(Scene difference descriptions)
★ ★ ★ ★

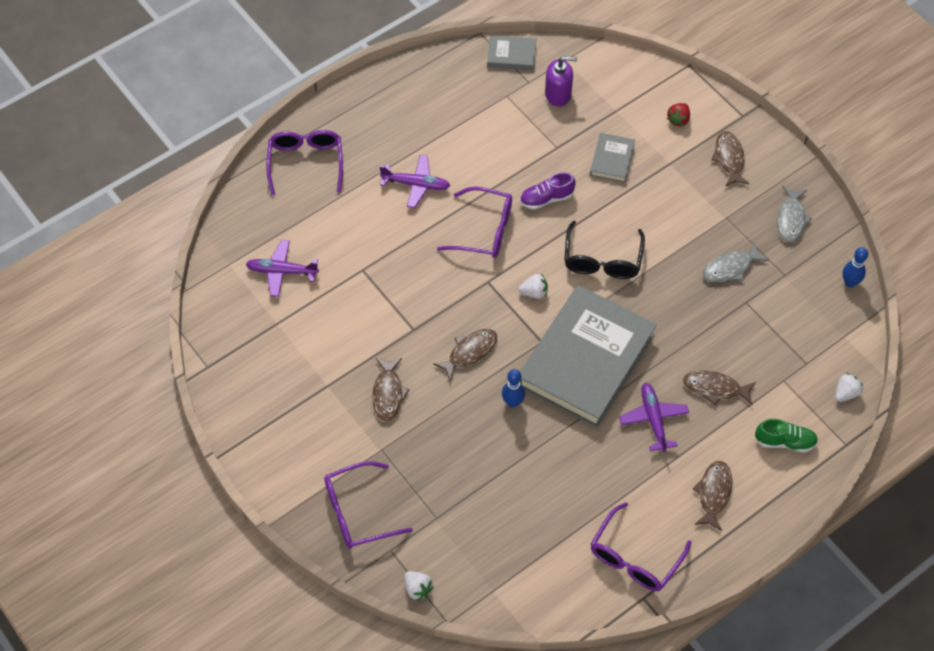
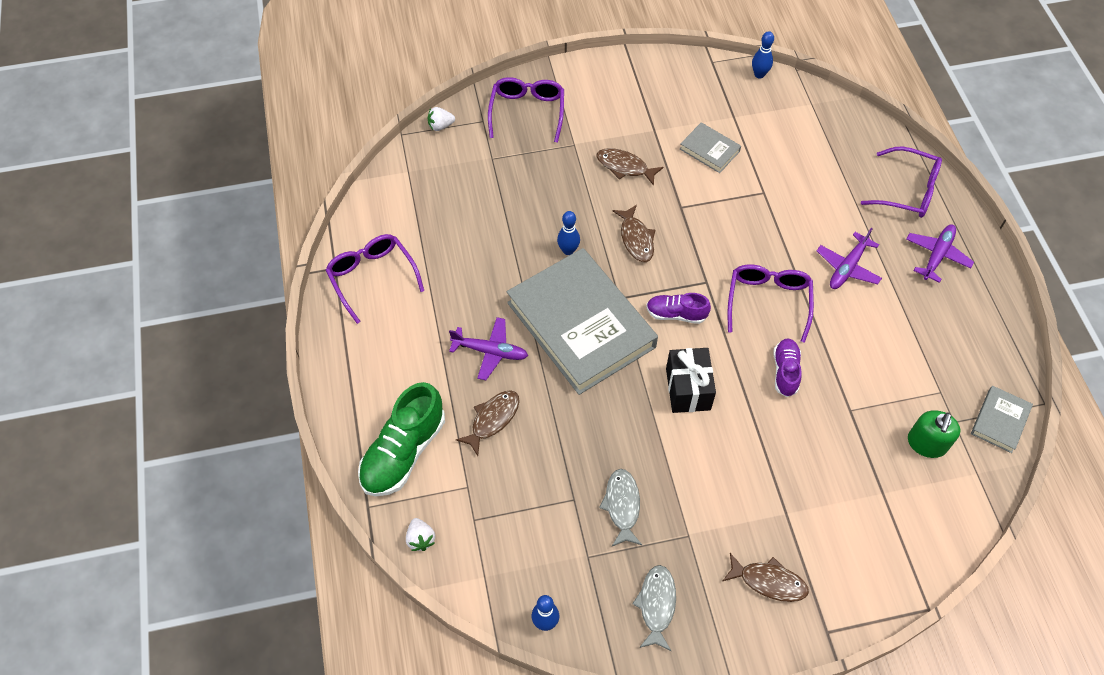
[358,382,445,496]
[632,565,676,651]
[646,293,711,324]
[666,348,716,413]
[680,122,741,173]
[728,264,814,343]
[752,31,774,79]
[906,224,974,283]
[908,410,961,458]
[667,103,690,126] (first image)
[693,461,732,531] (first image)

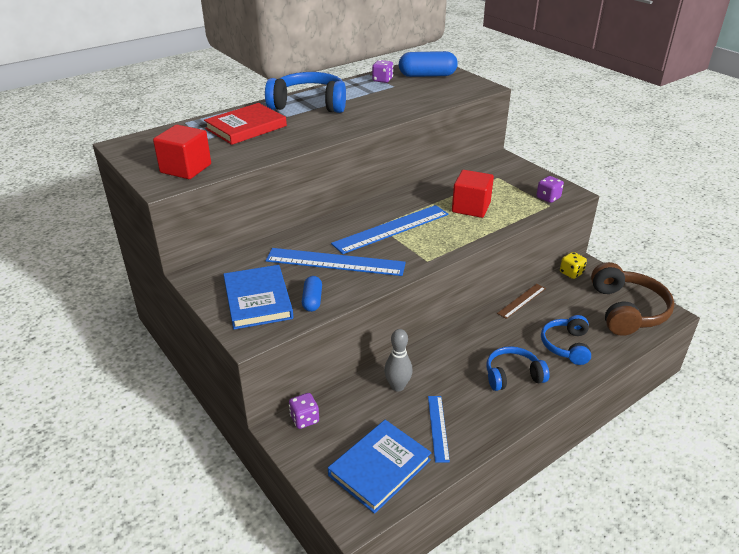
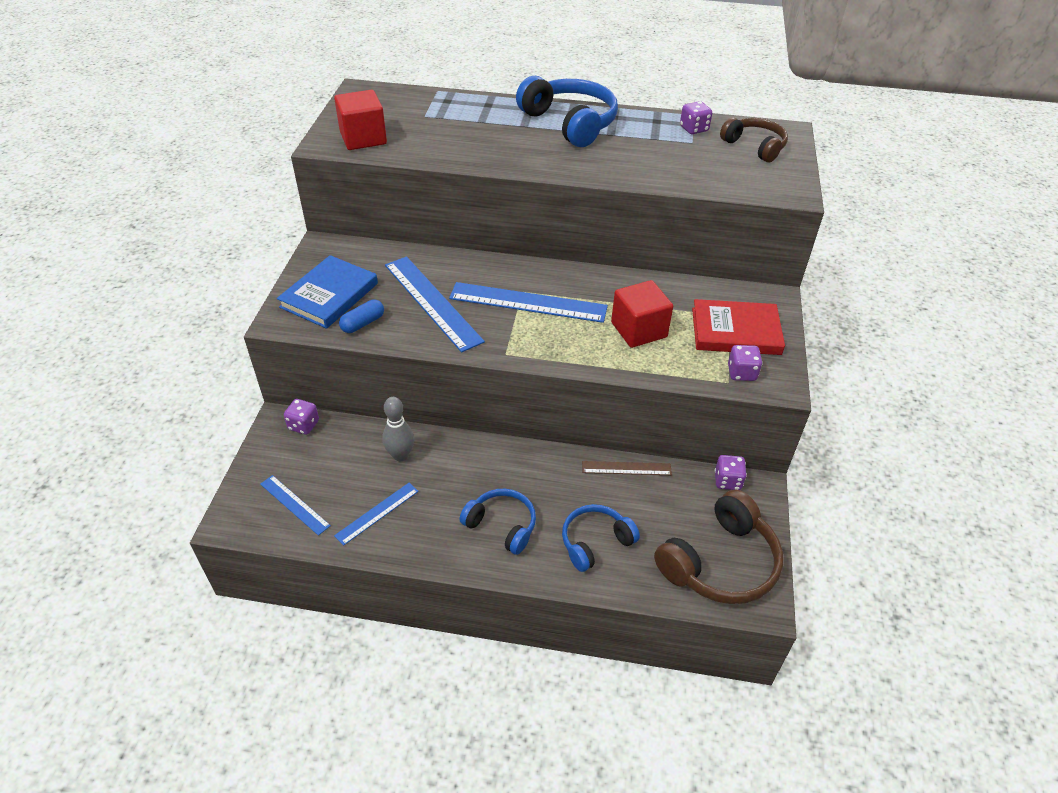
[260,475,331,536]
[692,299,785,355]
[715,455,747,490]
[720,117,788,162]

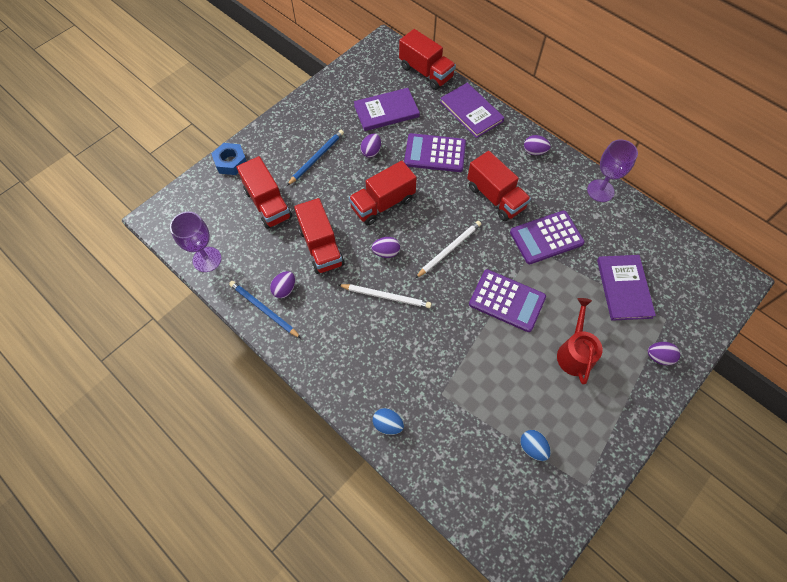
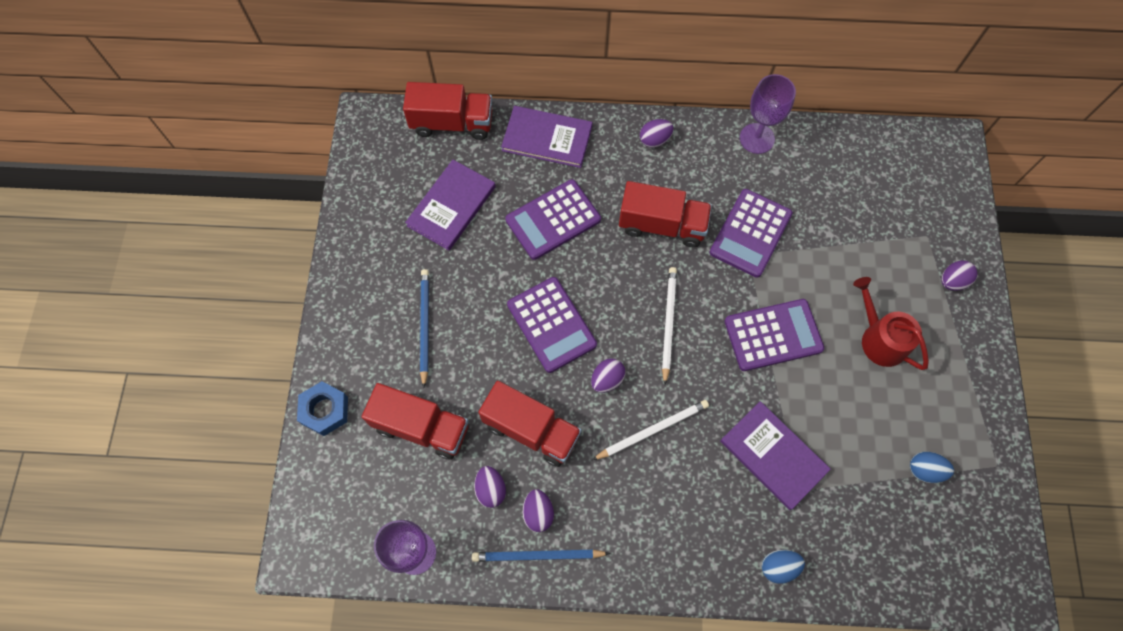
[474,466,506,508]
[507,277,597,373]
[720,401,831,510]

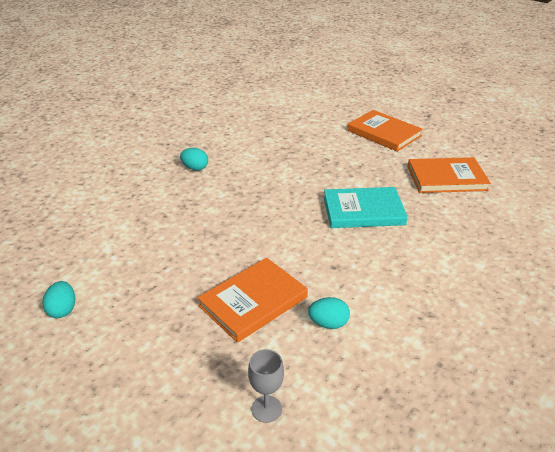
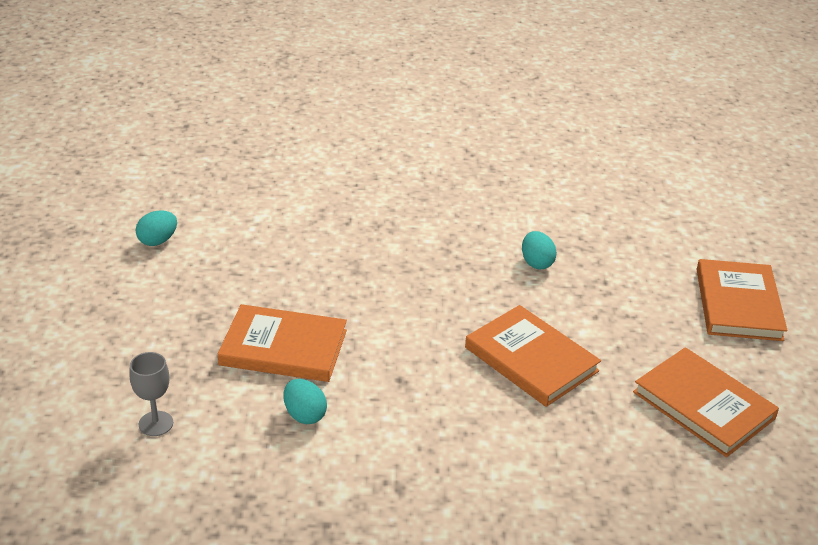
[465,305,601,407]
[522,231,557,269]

★ ★ ★ ★

**ASSIGNED TASK**.
Word-for-word copy, no pictures: write out the entries above in full.

**SOLUTION**.
[358,382,445,496]
[632,565,676,651]
[646,293,711,324]
[666,348,716,413]
[680,122,741,173]
[728,264,814,343]
[752,31,774,79]
[906,224,974,283]
[908,410,961,458]
[667,103,690,126] (first image)
[693,461,732,531] (first image)

[260,475,331,536]
[692,299,785,355]
[715,455,747,490]
[720,117,788,162]

[474,466,506,508]
[507,277,597,373]
[720,401,831,510]

[465,305,601,407]
[522,231,557,269]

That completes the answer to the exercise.